- Data excerpt:
■ ■ ■ ■ ■ ■ ■

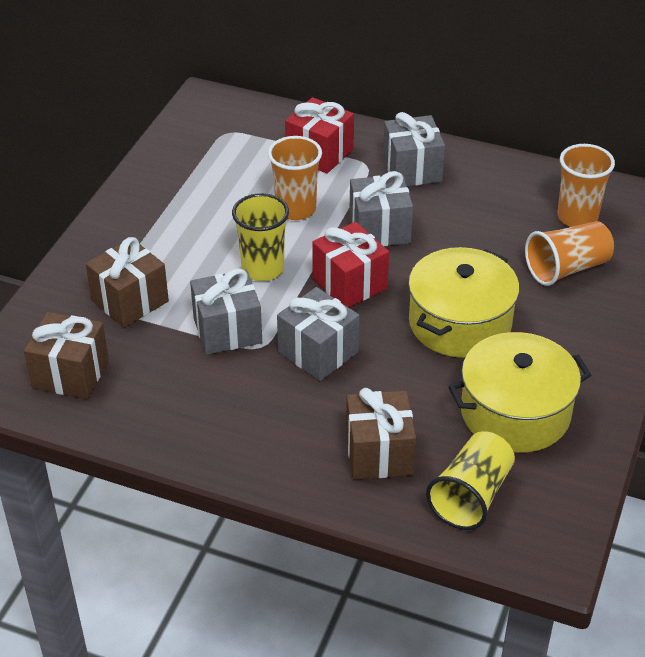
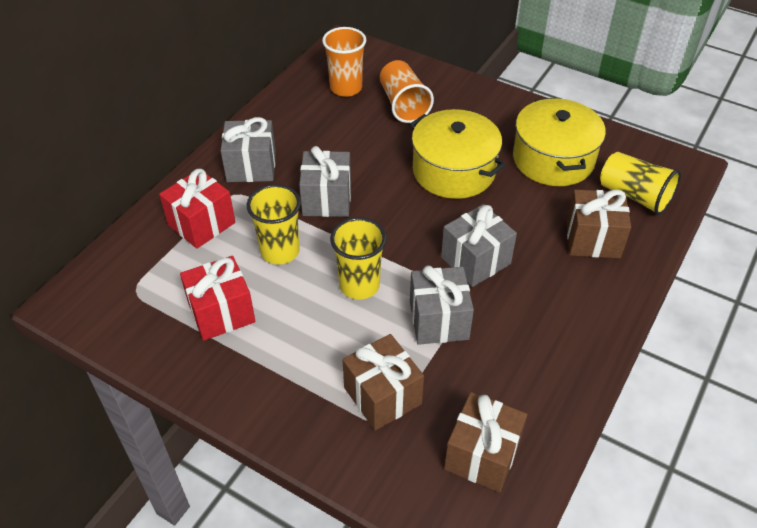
camera: 80 degrees left, 5 degrees up
(295, 209) = (280, 251): orange cup -> yellow cup
(349, 283) = (393, 228): red gift -> red gift (221, 313)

■ ■ ■ ■ ■ ■ ■

- Your task: Please retype the material in full, exactly as it reads, apart from the images.

- Exercise output:
camera: 80 degrees left, 5 degrees up
(295, 209) = (280, 251): orange cup -> yellow cup
(349, 283) = (393, 228): red gift -> red gift (221, 313)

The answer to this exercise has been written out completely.